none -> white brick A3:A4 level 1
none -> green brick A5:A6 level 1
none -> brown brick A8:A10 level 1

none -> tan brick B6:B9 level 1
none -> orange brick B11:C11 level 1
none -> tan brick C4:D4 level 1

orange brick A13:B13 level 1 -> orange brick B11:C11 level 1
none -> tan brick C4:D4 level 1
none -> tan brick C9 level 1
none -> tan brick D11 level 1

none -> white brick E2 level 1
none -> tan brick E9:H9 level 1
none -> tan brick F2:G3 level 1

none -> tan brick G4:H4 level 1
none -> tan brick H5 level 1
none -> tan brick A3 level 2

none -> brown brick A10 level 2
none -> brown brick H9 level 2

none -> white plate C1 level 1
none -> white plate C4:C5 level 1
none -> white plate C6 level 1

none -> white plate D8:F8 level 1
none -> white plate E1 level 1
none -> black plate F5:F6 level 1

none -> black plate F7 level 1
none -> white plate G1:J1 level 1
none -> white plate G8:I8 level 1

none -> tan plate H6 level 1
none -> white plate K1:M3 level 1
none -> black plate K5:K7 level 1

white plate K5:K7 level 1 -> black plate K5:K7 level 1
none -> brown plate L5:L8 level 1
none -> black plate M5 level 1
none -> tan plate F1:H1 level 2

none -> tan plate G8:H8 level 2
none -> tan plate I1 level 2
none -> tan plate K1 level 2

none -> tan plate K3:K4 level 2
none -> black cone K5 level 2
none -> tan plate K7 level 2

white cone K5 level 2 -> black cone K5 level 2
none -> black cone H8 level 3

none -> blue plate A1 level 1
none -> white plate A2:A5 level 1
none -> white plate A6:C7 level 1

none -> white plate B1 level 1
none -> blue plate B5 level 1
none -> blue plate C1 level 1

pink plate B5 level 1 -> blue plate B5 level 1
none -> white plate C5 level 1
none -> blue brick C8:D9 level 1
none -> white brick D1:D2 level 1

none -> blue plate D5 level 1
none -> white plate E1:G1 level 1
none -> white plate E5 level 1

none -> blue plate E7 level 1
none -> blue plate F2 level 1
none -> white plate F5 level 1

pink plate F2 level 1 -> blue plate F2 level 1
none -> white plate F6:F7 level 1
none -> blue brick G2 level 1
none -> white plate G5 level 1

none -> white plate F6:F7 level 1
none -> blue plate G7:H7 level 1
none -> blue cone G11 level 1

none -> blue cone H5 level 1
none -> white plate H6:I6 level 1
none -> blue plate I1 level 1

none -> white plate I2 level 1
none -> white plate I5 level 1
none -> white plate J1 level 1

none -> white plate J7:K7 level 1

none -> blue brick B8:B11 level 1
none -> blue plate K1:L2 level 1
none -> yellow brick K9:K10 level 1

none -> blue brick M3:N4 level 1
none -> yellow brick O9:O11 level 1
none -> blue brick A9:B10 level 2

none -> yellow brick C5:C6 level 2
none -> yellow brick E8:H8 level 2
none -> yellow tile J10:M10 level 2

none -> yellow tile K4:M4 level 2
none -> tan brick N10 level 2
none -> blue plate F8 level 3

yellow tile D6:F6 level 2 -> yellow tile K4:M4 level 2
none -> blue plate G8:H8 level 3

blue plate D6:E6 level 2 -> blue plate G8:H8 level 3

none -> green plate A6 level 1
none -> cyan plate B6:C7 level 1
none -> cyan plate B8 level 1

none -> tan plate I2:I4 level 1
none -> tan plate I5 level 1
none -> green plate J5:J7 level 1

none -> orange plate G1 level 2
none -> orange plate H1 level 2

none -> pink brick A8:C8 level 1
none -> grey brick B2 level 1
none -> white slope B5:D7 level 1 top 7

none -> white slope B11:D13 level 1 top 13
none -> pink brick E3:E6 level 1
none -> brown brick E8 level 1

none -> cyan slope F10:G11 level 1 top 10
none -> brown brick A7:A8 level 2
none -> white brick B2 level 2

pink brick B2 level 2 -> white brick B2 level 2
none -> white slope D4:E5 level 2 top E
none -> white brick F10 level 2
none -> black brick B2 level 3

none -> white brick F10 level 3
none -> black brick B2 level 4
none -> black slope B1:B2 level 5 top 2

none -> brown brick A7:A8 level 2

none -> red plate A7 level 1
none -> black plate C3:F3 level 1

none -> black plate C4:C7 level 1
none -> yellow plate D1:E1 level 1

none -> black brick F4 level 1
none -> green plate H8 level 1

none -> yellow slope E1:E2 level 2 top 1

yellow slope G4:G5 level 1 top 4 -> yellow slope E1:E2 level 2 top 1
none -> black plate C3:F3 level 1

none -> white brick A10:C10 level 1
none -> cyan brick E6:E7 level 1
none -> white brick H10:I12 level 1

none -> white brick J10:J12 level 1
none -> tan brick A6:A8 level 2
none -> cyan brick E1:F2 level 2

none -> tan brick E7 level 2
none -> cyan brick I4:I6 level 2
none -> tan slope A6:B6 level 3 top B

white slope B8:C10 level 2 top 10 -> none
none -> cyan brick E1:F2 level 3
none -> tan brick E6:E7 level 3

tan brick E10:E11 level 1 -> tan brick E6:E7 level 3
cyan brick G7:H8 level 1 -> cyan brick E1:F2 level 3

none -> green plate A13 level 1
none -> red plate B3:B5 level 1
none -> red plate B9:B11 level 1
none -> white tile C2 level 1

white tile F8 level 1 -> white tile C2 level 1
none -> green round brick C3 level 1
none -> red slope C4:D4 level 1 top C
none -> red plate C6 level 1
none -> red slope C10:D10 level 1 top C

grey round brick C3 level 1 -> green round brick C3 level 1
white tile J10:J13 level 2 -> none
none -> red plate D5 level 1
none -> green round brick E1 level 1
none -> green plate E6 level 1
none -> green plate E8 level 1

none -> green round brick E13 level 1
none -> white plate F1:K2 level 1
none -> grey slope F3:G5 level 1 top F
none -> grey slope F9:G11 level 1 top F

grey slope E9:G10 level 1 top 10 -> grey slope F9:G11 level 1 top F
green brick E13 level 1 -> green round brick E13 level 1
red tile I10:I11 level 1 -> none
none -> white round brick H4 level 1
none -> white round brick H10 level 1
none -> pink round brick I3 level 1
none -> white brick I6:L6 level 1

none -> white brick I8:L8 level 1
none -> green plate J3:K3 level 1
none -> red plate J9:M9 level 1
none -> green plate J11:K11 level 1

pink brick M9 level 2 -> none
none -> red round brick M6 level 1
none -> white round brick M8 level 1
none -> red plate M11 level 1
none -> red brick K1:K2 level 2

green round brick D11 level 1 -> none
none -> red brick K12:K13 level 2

◇ ◇ ◇ ◇ ◇

=== ASSIGNED TASK ===
Whenever "brown" occurs in a line of the entries, copy that line.

=== FINISHED EXERCISE ===
none -> brown brick A8:A10 level 1
none -> brown brick A10 level 2
none -> brown brick H9 level 2
none -> brown plate L5:L8 level 1
none -> brown brick E8 level 1
none -> brown brick A7:A8 level 2
none -> brown brick A7:A8 level 2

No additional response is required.